___ Provided information ___

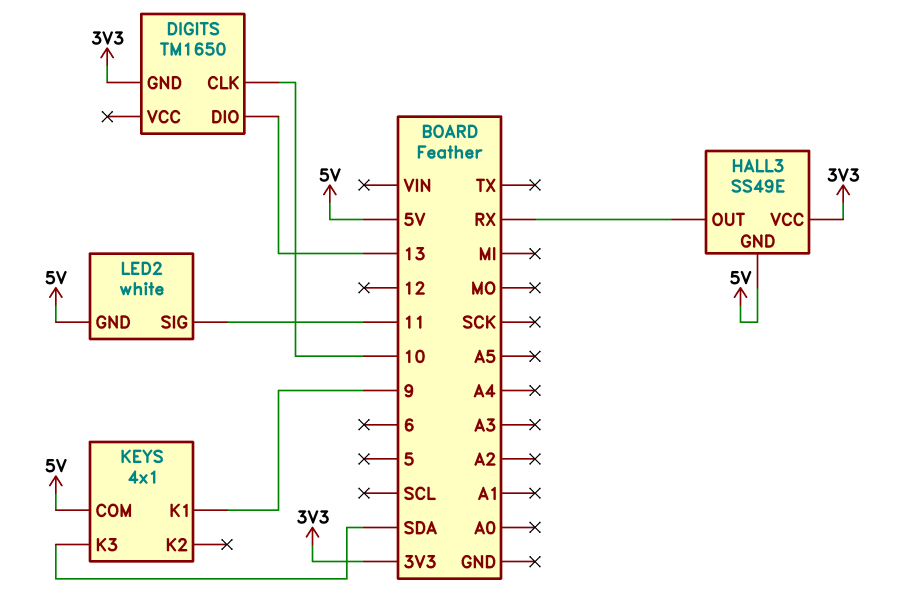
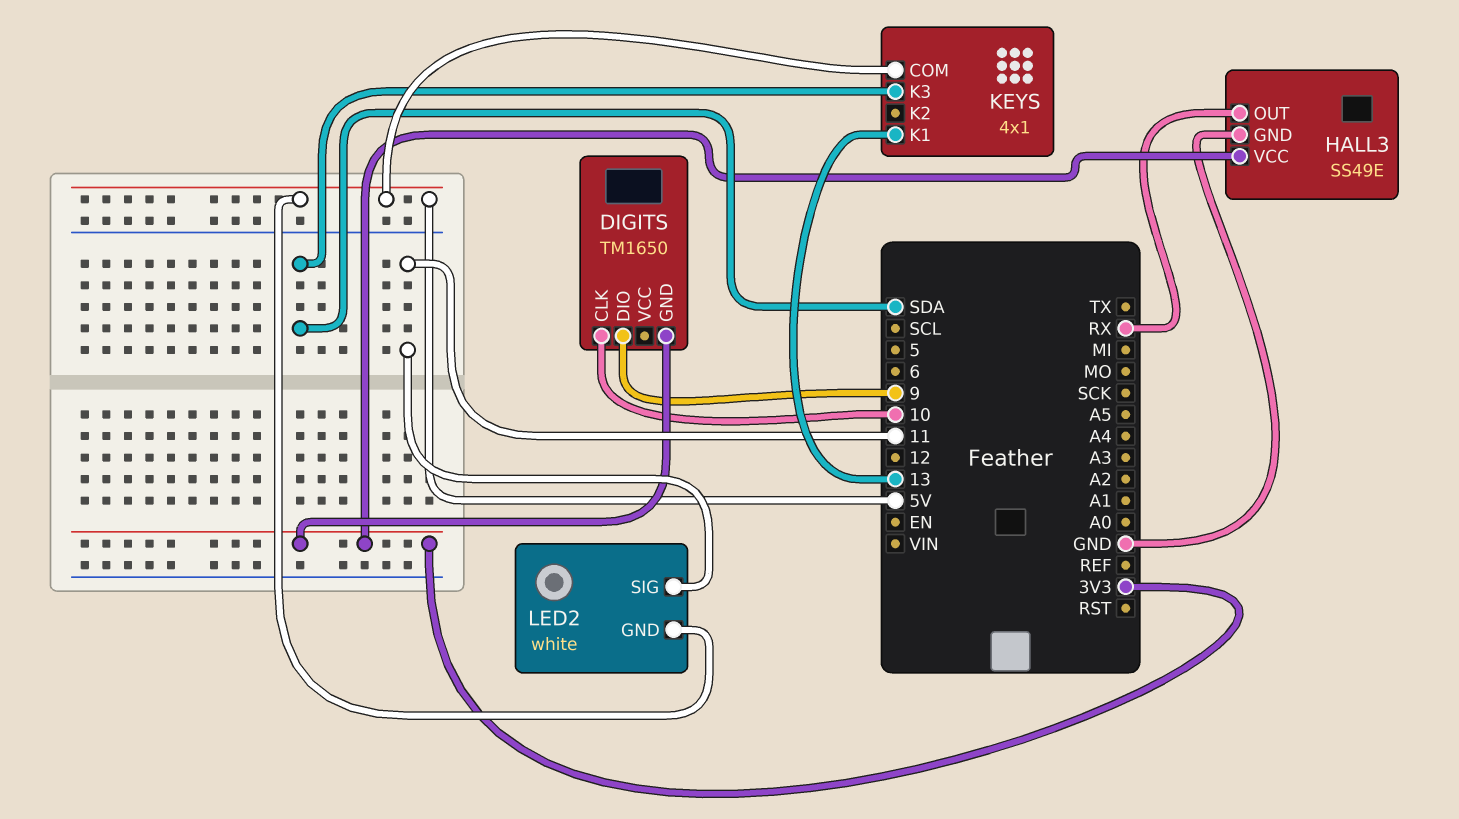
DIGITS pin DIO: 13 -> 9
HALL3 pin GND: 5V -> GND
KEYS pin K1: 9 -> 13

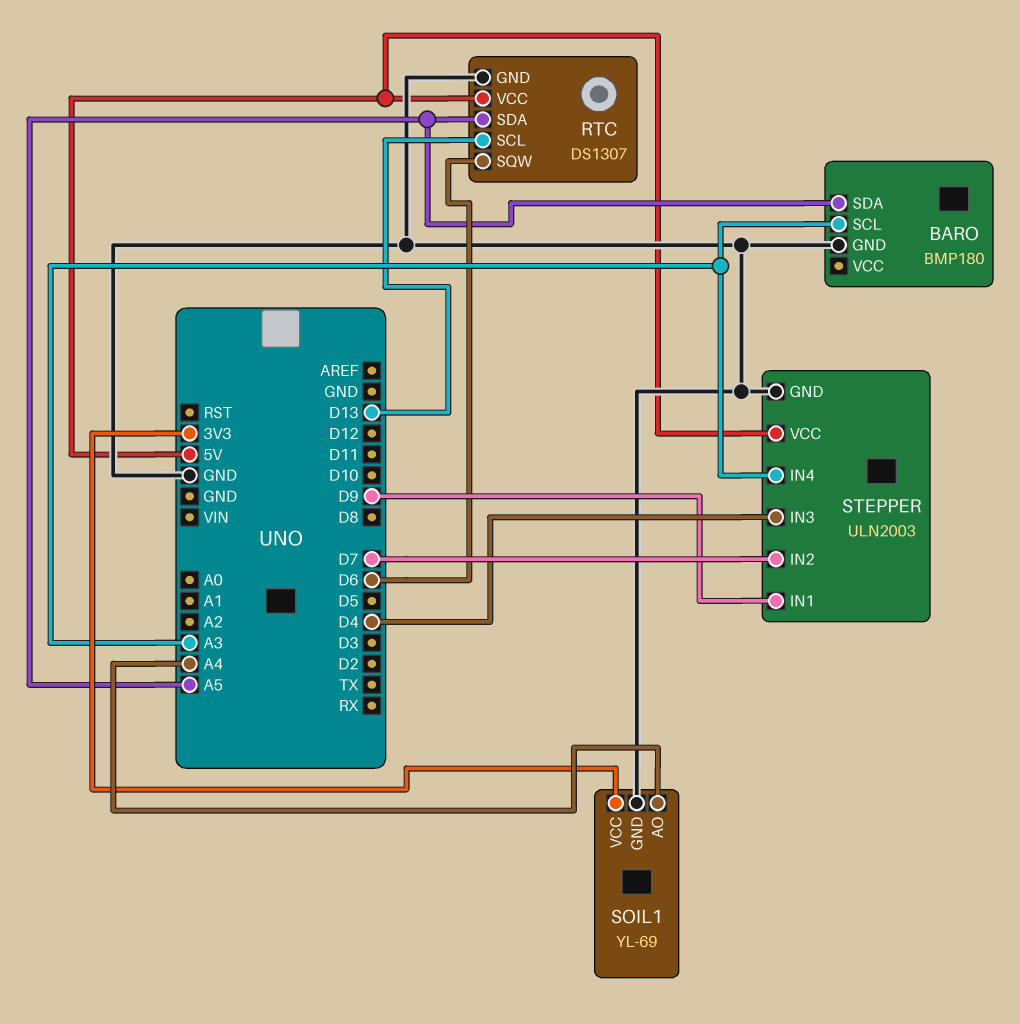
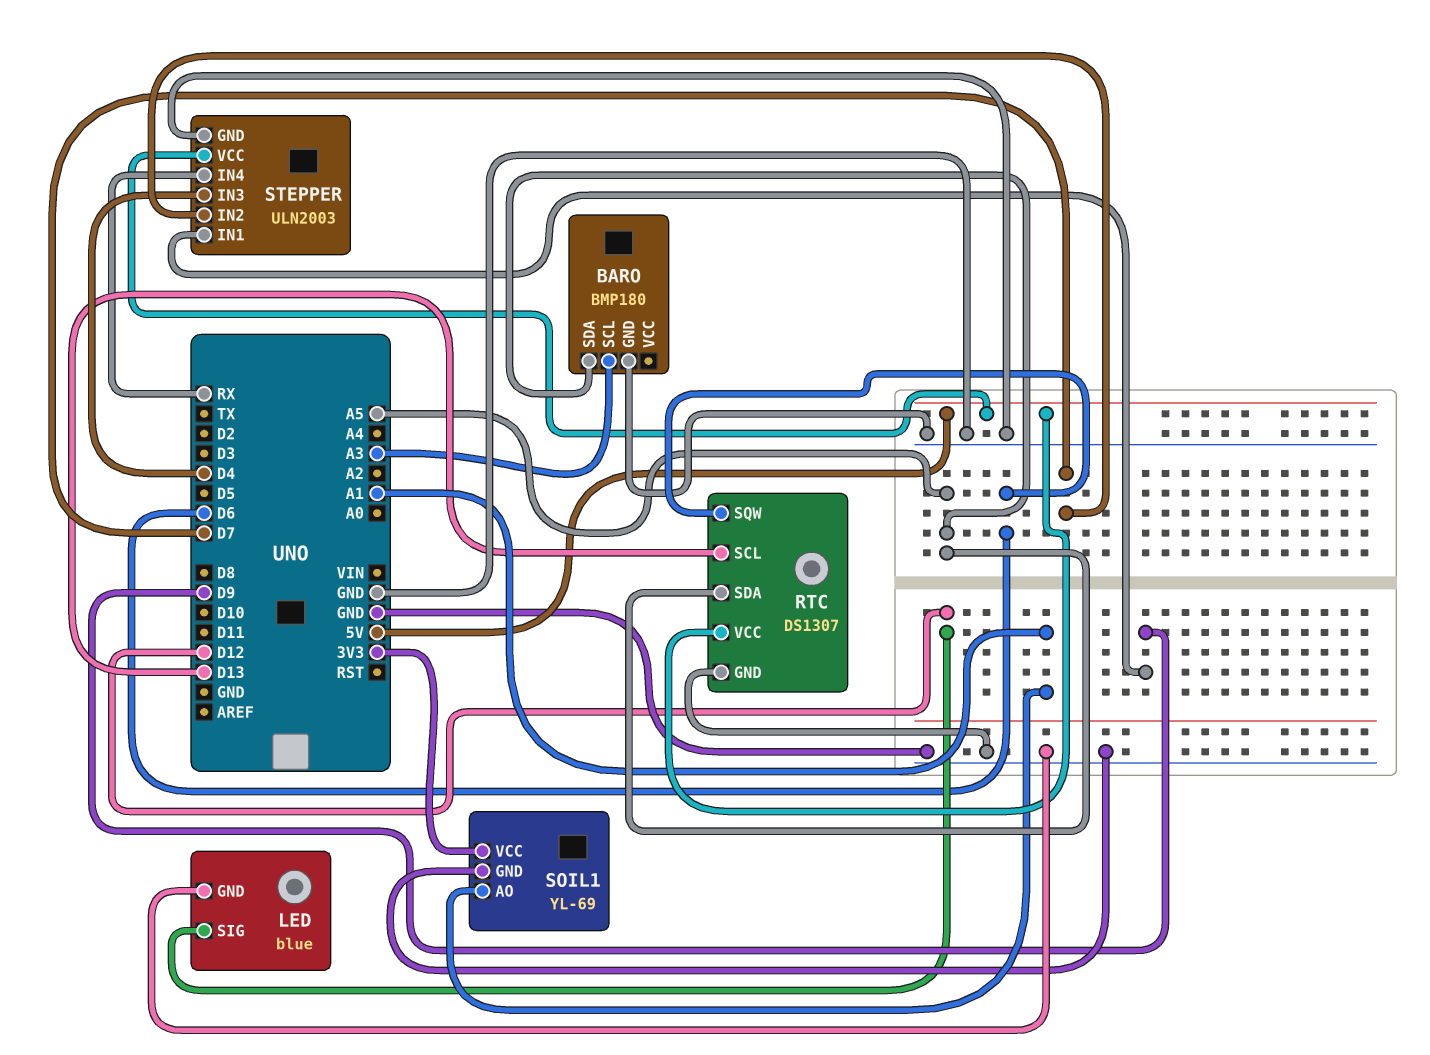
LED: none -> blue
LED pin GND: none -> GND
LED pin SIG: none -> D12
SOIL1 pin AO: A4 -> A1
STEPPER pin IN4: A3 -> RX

___

* [About this task]:
Please output the data above exactly as given, omitting every picture.

* [Written solution]:
DIGITS pin DIO: 13 -> 9
HALL3 pin GND: 5V -> GND
KEYS pin K1: 9 -> 13

LED: none -> blue
LED pin GND: none -> GND
LED pin SIG: none -> D12
SOIL1 pin AO: A4 -> A1
STEPPER pin IN4: A3 -> RX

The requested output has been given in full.